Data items
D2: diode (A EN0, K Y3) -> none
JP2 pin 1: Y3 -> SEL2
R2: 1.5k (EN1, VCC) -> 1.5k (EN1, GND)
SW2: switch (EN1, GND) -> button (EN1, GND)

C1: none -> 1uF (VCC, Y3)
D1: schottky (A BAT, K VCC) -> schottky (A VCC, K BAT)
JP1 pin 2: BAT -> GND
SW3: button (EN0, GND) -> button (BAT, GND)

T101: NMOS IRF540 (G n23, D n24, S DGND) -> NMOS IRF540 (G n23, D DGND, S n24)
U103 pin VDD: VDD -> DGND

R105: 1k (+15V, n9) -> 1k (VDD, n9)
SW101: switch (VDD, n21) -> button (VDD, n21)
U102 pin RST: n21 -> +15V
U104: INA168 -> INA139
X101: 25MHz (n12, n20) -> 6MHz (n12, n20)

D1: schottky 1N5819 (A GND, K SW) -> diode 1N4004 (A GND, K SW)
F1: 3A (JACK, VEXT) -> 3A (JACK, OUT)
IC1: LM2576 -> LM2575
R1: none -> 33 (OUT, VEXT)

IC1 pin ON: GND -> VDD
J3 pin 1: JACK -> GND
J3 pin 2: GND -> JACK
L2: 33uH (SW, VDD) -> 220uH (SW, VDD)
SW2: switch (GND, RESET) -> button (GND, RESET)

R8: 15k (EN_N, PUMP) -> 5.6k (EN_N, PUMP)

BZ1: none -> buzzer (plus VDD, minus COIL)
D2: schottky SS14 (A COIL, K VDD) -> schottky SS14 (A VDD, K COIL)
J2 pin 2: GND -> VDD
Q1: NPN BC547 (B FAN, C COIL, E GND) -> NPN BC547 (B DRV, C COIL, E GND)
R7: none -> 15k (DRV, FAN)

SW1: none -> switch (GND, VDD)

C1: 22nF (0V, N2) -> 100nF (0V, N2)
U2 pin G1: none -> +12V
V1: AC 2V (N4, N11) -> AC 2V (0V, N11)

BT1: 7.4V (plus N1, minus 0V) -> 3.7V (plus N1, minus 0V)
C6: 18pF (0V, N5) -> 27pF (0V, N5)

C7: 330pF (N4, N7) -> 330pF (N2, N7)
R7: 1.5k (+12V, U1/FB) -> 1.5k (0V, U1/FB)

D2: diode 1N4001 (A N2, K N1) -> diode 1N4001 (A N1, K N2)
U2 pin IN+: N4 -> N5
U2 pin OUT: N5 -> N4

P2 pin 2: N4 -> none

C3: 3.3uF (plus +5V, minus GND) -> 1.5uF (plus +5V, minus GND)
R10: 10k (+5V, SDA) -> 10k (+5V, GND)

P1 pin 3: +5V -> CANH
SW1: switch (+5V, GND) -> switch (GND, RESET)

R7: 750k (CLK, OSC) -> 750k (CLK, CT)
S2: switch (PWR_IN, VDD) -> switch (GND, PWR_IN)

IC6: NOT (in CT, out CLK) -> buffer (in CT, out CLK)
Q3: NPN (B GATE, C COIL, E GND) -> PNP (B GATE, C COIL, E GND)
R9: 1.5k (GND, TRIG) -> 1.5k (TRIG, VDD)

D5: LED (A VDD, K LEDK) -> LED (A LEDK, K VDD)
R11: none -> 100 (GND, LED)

What the exercise asks.
Among the records above, extract exactly the lines from the line with "U102 pin RST: n21 -> +15V" to the line with "R8: 15k (EN_N, PUMP) -> 5.6k (EN_N, PUMP)", both lines included, and leave out the rest.

Exercise result.
U102 pin RST: n21 -> +15V
U104: INA168 -> INA139
X101: 25MHz (n12, n20) -> 6MHz (n12, n20)

D1: schottky 1N5819 (A GND, K SW) -> diode 1N4004 (A GND, K SW)
F1: 3A (JACK, VEXT) -> 3A (JACK, OUT)
IC1: LM2576 -> LM2575
R1: none -> 33 (OUT, VEXT)

IC1 pin ON: GND -> VDD
J3 pin 1: JACK -> GND
J3 pin 2: GND -> JACK
L2: 33uH (SW, VDD) -> 220uH (SW, VDD)
SW2: switch (GND, RESET) -> button (GND, RESET)

R8: 15k (EN_N, PUMP) -> 5.6k (EN_N, PUMP)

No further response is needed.